• [Aim of the exercise] Copy the records below verbatim, from the first line through the line containing "none -> lime brick F8:F10 level 1", inclusive, and output nothing else.

[Given data]

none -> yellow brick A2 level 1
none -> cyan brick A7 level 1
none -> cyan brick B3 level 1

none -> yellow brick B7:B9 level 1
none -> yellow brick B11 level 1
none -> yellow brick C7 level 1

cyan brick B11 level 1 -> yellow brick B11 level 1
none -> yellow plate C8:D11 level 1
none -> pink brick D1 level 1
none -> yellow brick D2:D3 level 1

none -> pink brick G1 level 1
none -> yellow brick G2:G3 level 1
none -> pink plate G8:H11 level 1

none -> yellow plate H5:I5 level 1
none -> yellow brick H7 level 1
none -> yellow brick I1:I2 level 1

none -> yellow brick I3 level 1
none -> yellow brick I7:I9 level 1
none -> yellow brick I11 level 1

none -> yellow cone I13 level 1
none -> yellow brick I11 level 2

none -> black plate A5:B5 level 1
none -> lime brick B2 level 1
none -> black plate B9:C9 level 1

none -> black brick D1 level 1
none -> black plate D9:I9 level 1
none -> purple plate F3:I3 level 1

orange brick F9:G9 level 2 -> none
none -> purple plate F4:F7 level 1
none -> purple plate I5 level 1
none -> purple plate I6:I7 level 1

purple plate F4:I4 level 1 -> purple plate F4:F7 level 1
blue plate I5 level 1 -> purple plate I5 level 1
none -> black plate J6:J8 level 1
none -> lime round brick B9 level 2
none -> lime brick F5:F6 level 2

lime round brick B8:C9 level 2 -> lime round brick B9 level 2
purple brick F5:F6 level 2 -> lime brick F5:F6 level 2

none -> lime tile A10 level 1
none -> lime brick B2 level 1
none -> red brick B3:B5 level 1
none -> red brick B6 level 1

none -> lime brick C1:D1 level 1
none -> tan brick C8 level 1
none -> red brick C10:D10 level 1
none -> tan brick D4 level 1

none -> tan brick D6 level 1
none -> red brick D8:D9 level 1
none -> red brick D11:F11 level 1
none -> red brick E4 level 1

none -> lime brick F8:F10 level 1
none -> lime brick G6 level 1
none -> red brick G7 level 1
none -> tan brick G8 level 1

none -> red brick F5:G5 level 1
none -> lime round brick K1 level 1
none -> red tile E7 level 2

[/Given data]

• [Task output]
none -> yellow brick A2 level 1
none -> cyan brick A7 level 1
none -> cyan brick B3 level 1

none -> yellow brick B7:B9 level 1
none -> yellow brick B11 level 1
none -> yellow brick C7 level 1

cyan brick B11 level 1 -> yellow brick B11 level 1
none -> yellow plate C8:D11 level 1
none -> pink brick D1 level 1
none -> yellow brick D2:D3 level 1

none -> pink brick G1 level 1
none -> yellow brick G2:G3 level 1
none -> pink plate G8:H11 level 1

none -> yellow plate H5:I5 level 1
none -> yellow brick H7 level 1
none -> yellow brick I1:I2 level 1

none -> yellow brick I3 level 1
none -> yellow brick I7:I9 level 1
none -> yellow brick I11 level 1

none -> yellow cone I13 level 1
none -> yellow brick I11 level 2

none -> black plate A5:B5 level 1
none -> lime brick B2 level 1
none -> black plate B9:C9 level 1

none -> black brick D1 level 1
none -> black plate D9:I9 level 1
none -> purple plate F3:I3 level 1

orange brick F9:G9 level 2 -> none
none -> purple plate F4:F7 level 1
none -> purple plate I5 level 1
none -> purple plate I6:I7 level 1

purple plate F4:I4 level 1 -> purple plate F4:F7 level 1
blue plate I5 level 1 -> purple plate I5 level 1
none -> black plate J6:J8 level 1
none -> lime round brick B9 level 2
none -> lime brick F5:F6 level 2

lime round brick B8:C9 level 2 -> lime round brick B9 level 2
purple brick F5:F6 level 2 -> lime brick F5:F6 level 2

none -> lime tile A10 level 1
none -> lime brick B2 level 1
none -> red brick B3:B5 level 1
none -> red brick B6 level 1

none -> lime brick C1:D1 level 1
none -> tan brick C8 level 1
none -> red brick C10:D10 level 1
none -> tan brick D4 level 1

none -> tan brick D6 level 1
none -> red brick D8:D9 level 1
none -> red brick D11:F11 level 1
none -> red brick E4 level 1

none -> lime brick F8:F10 level 1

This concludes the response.